(SUPPLIED MATERIAL begins)

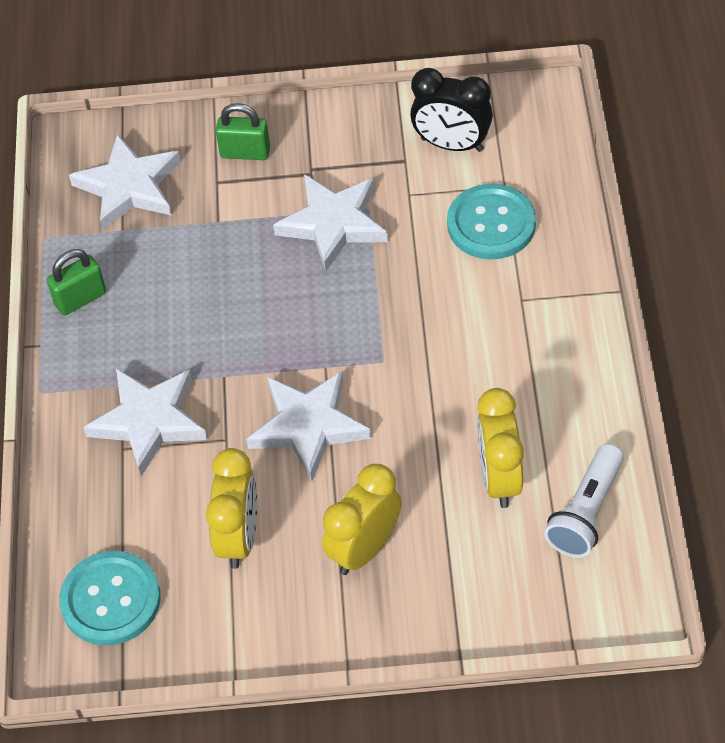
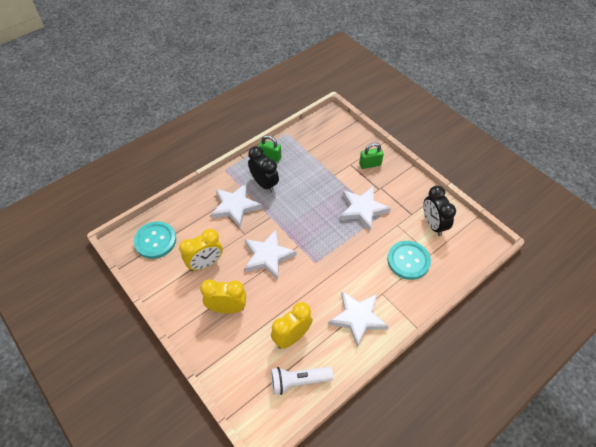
camera: 50 degrees right, 0 degrees up
white star [69,134,181,230] -> white star moved to [328,291,389,348]
green padlock [216,103,270,160] -> green padlock turned 75 degrees counterclockwise [359,143,384,169]
none -> black clock [248,146,279,192]

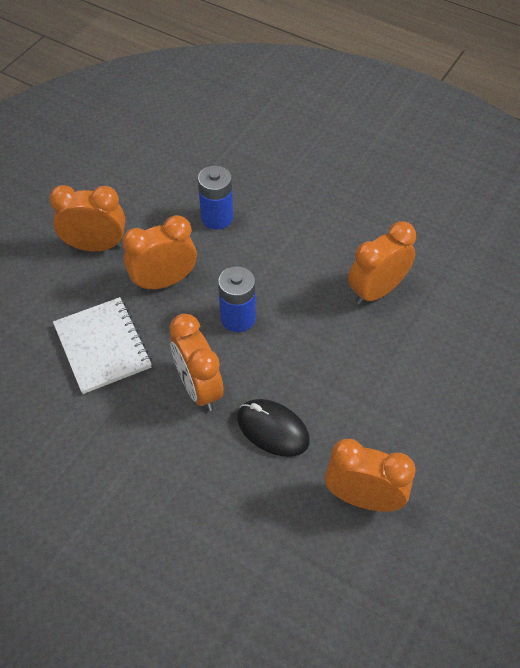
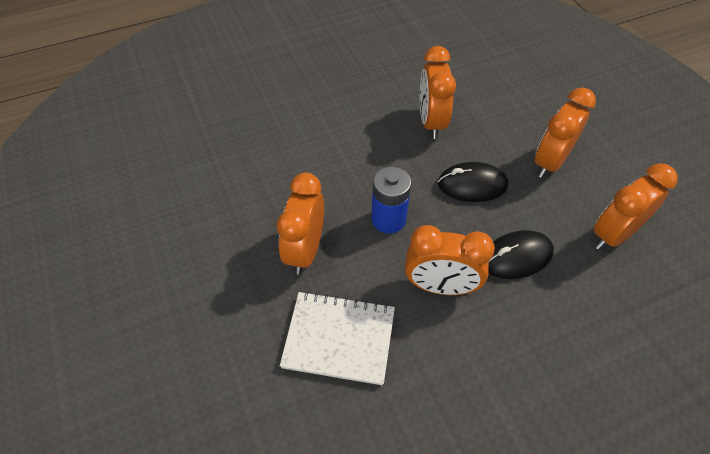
camera: 55 degrees left, 0 degrees up
orange clock [49,185,125,252] -> orange clock moved to [535,87,596,178]
blue battery [198,166,233,230] -> none
none -> black mouse [438,162,508,202]

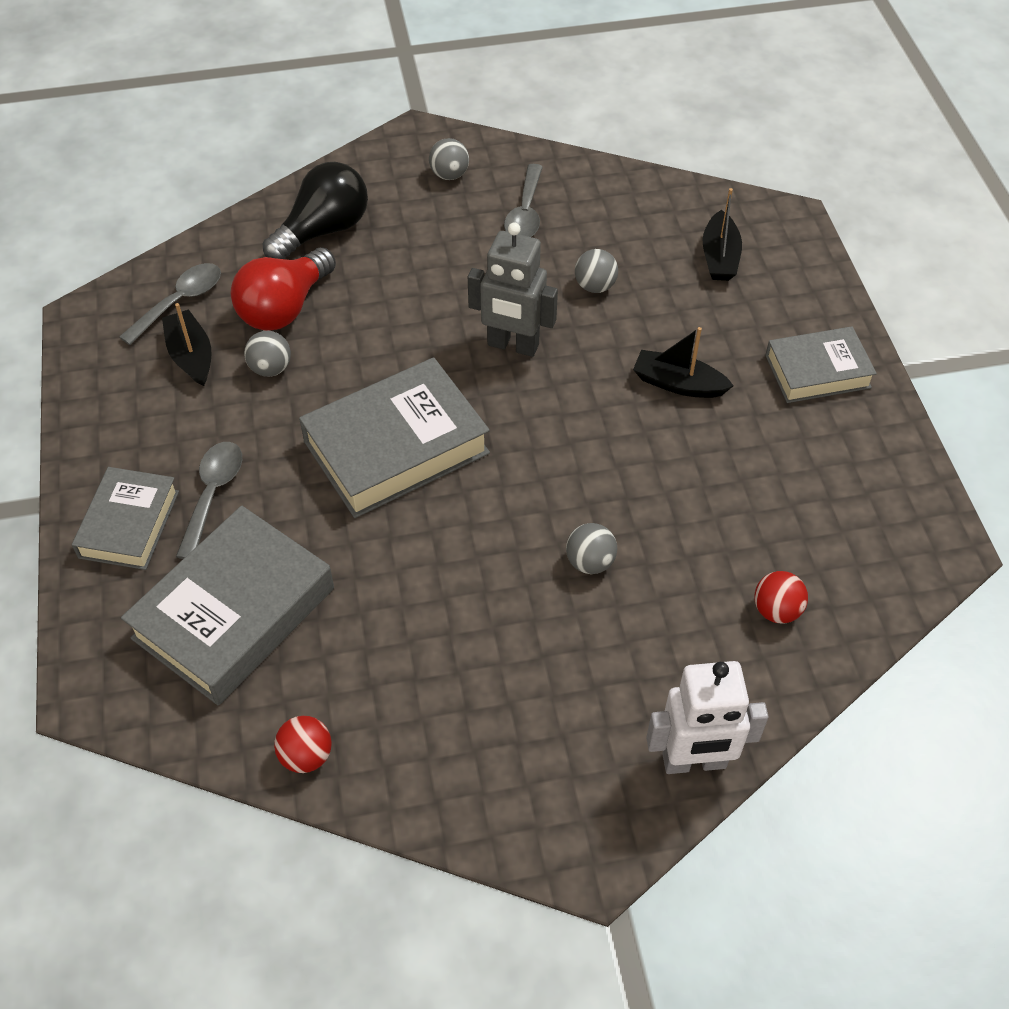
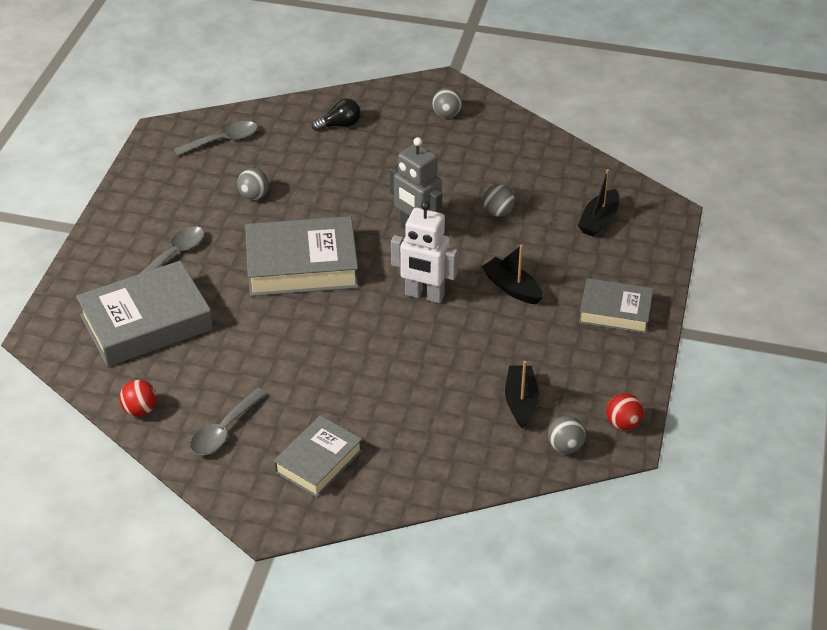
camera: 25 degrees right, 10 degrees down
grey book [72,467,179,570] -> grey book moved to [274,415,362,497]
black boat [162,303,211,386] -> black boat moved to [505,361,539,429]
red light bulb [231,247,336,331] -> none
black light bulb [263,162,368,259] -> black light bulb [312,99,361,131], size x0.57
grey spoon [504,164,543,237] -> grey spoon moved to [190,388,267,455]
grey ball [566,523,617,574] -> grey ball moved to [548,416,586,454]
white robot [646,661,769,774] -> white robot moved to [391,201,458,303]
red ball [754,571,808,623] -> red ball moved to [606,393,644,430]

(SUPPLIED MATERIAL ends)

● TASK TO CARRY OUT
Bring together all lines of the entries above in which the string "ball" occurs.

● RESPONSE AREA
grey ball [566,523,617,574] -> grey ball moved to [548,416,586,454]
red ball [754,571,808,623] -> red ball moved to [606,393,644,430]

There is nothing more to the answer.